WHAT YOU NEED TO DO
Begin at the line containing "purple cross: (16, 32)" in the records below, end at the line containing "red line: (218, 118) -> (194, 113), moved", and retype each line in that span exactly. No other line and no image should appear.

Shape transformation data:
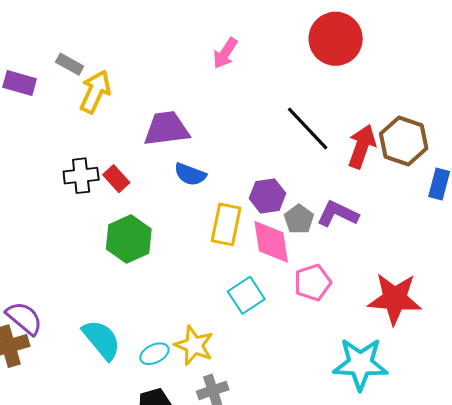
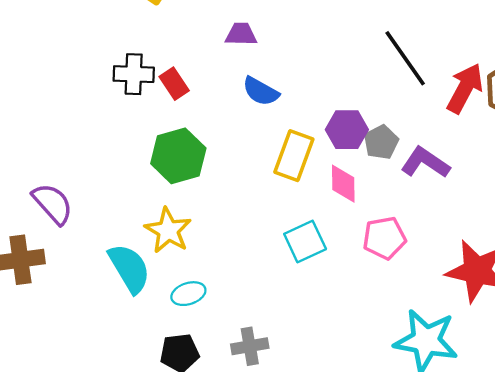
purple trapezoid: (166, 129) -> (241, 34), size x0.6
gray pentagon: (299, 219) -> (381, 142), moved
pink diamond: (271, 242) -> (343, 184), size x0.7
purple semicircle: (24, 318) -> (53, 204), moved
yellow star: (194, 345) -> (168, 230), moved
---
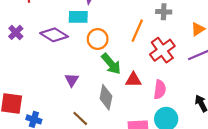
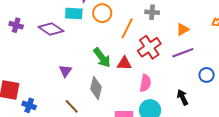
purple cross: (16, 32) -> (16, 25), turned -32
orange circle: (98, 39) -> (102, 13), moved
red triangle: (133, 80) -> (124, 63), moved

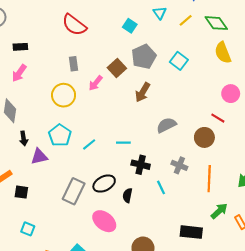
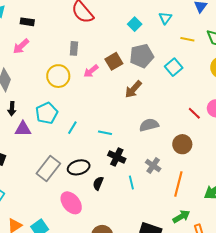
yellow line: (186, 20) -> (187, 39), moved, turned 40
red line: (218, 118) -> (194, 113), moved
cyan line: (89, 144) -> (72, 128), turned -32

RESPONSE
purple cross: (16, 32) -> (16, 25), turned -32
orange circle: (98, 39) -> (102, 13), moved
red triangle: (133, 80) -> (124, 63), moved

yellow line: (186, 20) -> (187, 39), moved, turned 40
red line: (218, 118) -> (194, 113), moved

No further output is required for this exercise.